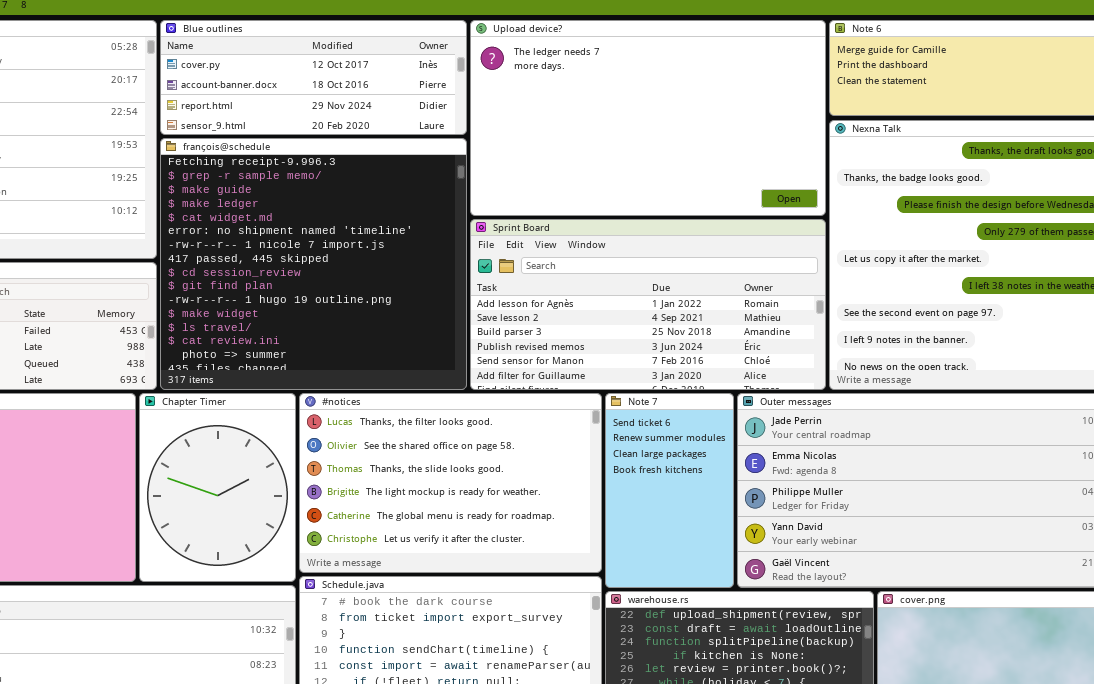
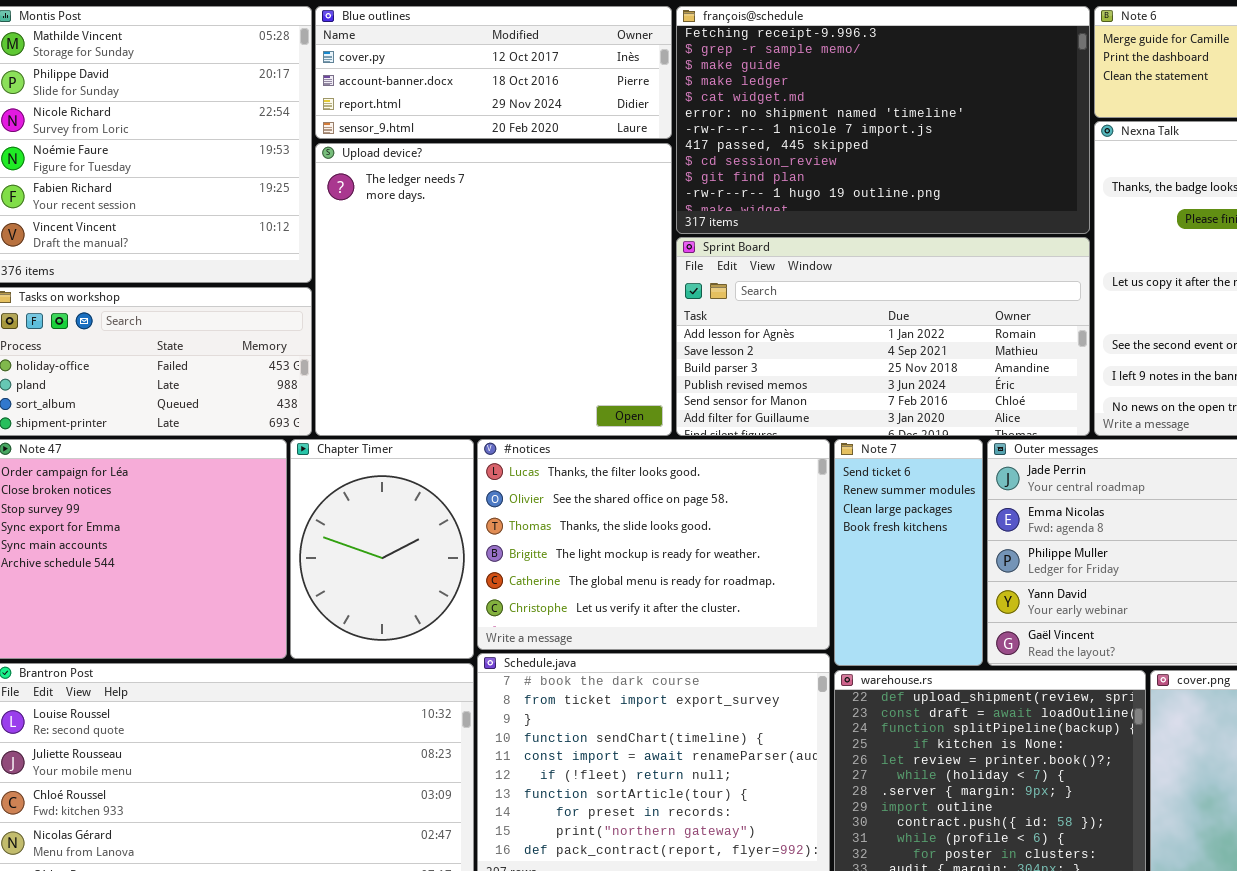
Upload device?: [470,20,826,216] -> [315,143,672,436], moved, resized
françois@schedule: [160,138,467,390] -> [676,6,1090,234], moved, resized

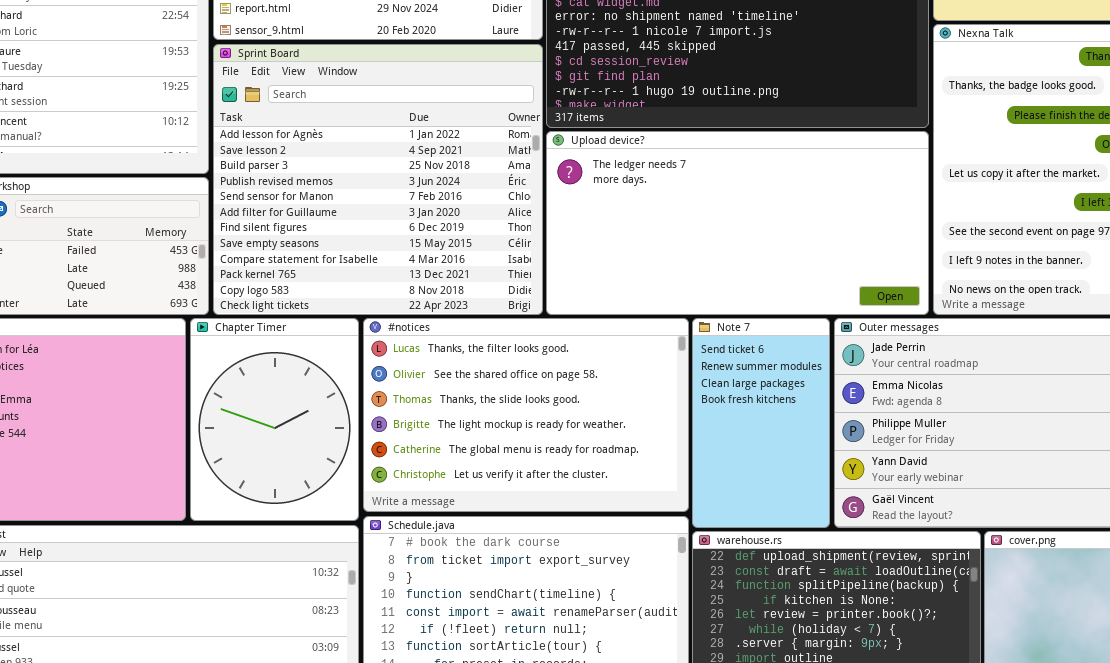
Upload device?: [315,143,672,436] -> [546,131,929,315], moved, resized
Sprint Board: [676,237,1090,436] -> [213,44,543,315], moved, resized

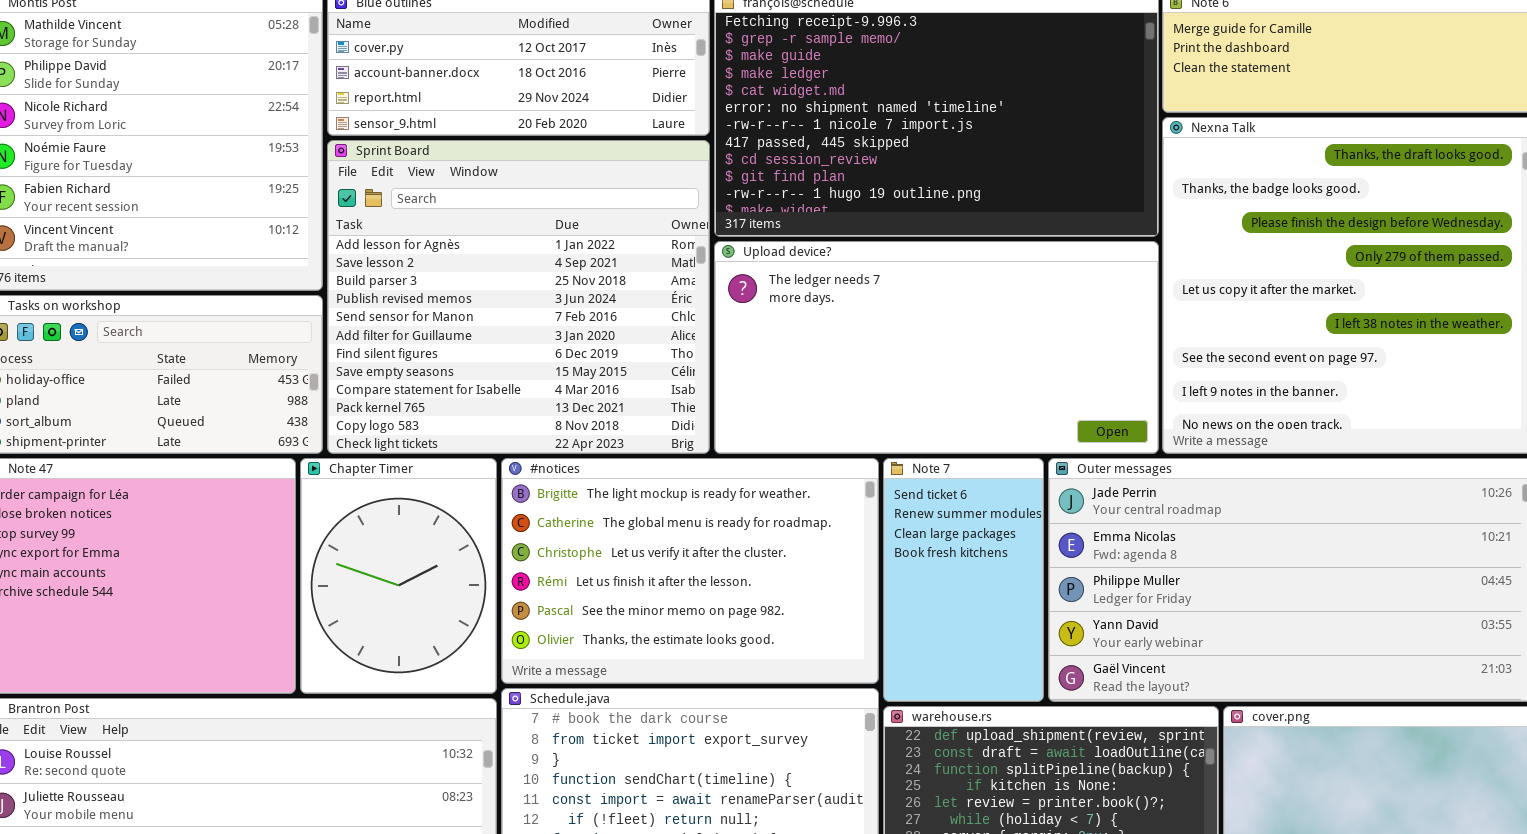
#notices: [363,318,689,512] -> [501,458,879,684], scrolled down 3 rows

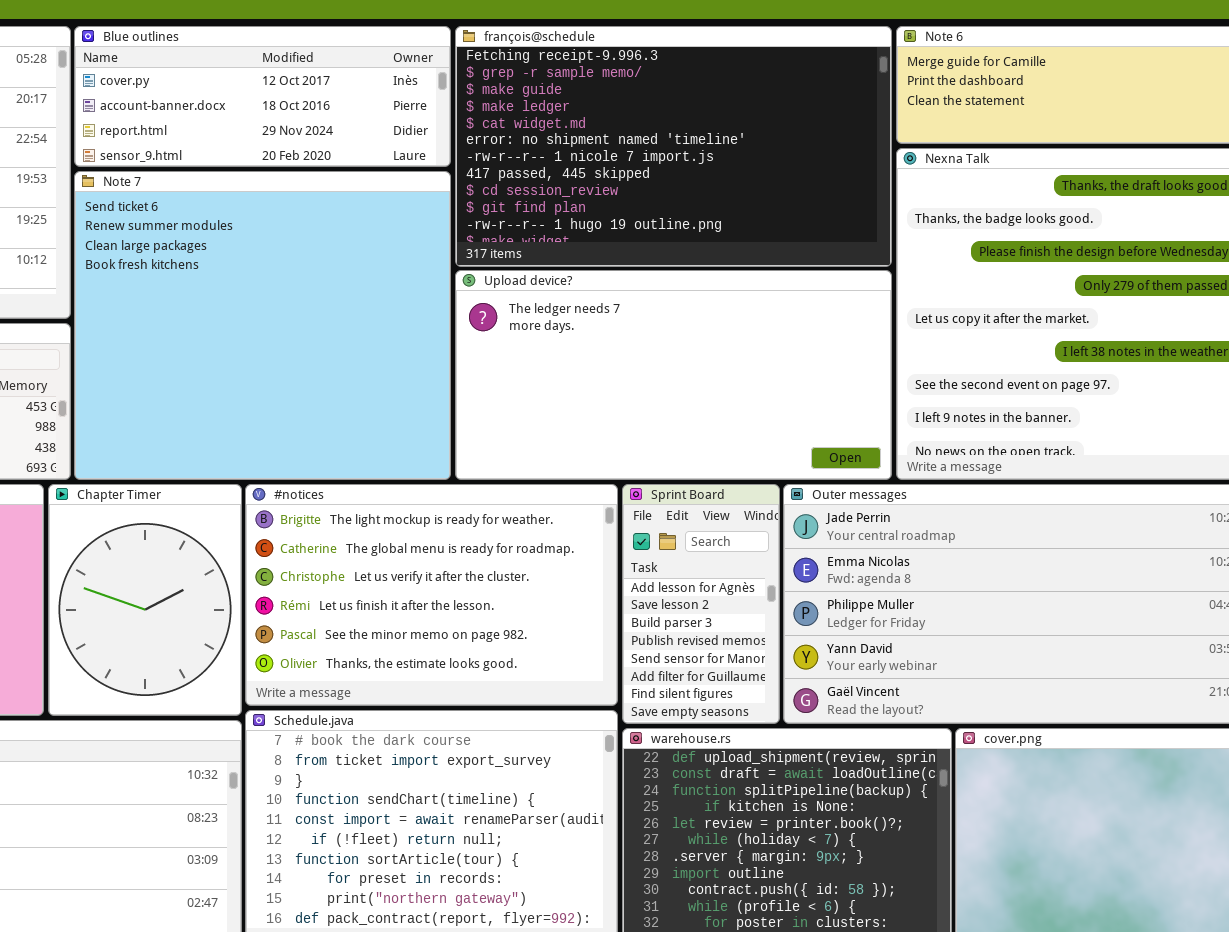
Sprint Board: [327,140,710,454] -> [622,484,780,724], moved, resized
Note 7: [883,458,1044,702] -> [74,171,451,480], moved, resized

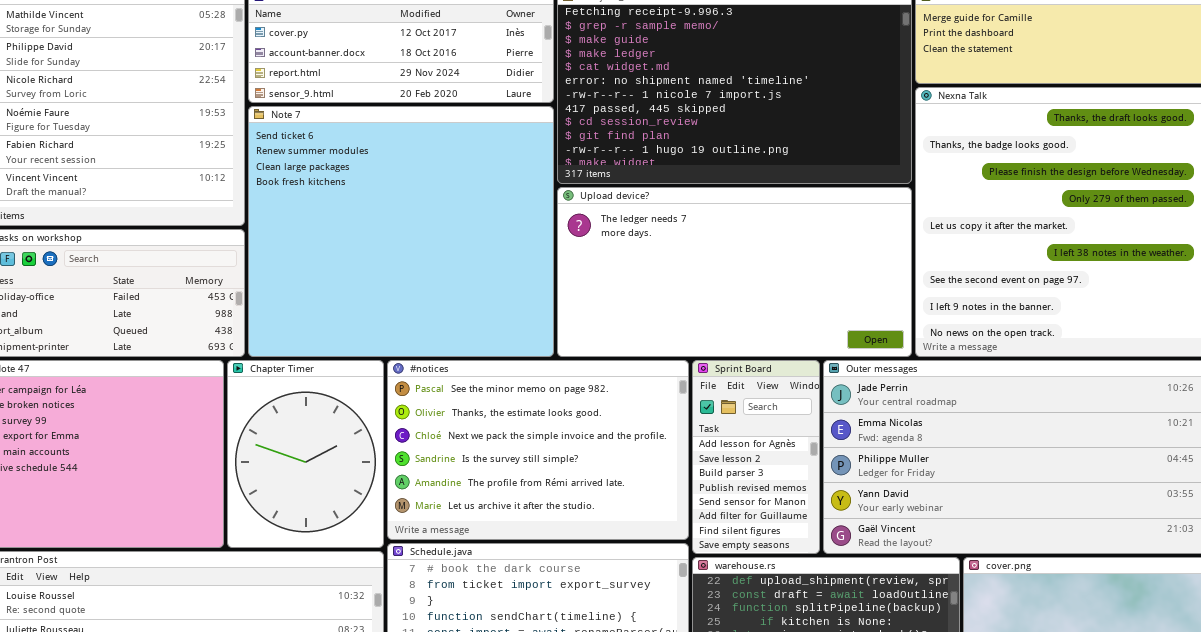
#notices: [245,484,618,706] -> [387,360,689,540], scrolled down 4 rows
====
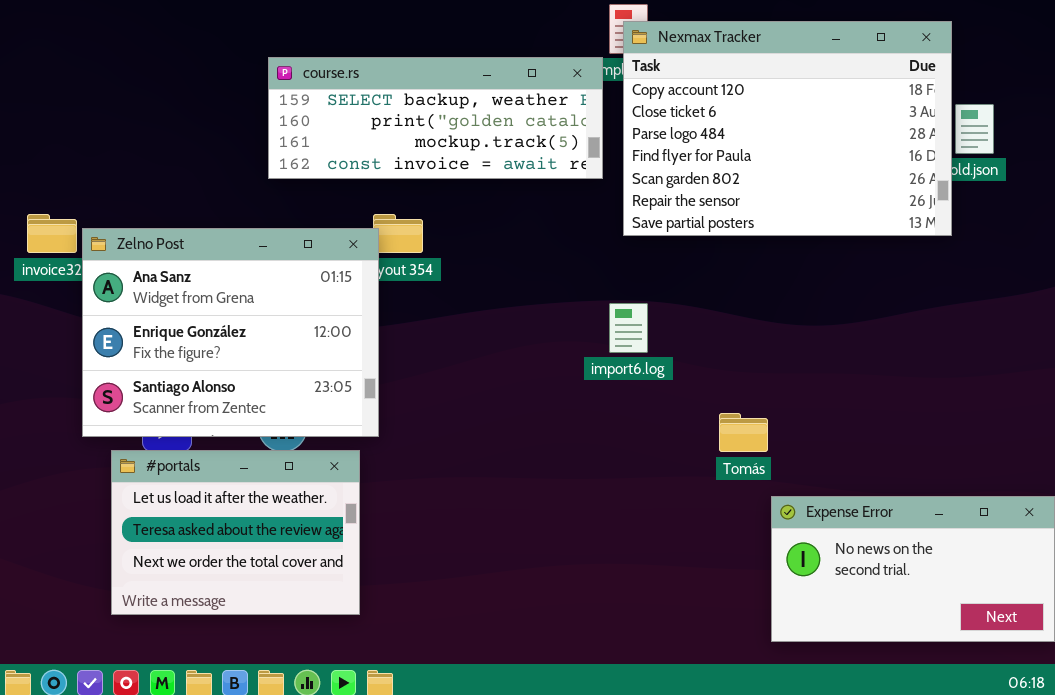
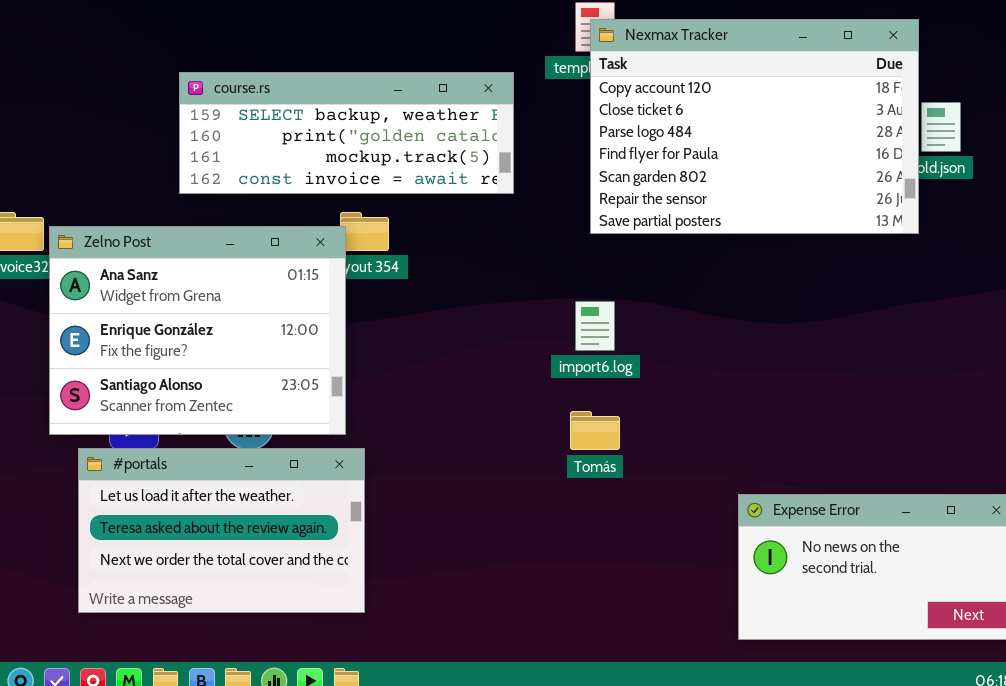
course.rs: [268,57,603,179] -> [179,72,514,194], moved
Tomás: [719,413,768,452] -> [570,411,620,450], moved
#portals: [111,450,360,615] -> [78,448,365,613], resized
====
[REQUIREMENT] Although the records above contain pictures, the copy must not; set down exactly the lines from the one with "Upload device?: [315,143,672,436]" up to and including the one with "#notices: [245,484,618,706] ->".

[TASK RESPONSE]
Upload device?: [315,143,672,436] -> [546,131,929,315], moved, resized
Sprint Board: [676,237,1090,436] -> [213,44,543,315], moved, resized

#notices: [363,318,689,512] -> [501,458,879,684], scrolled down 3 rows

Sprint Board: [327,140,710,454] -> [622,484,780,724], moved, resized
Note 7: [883,458,1044,702] -> [74,171,451,480], moved, resized

#notices: [245,484,618,706] -> [387,360,689,540], scrolled down 4 rows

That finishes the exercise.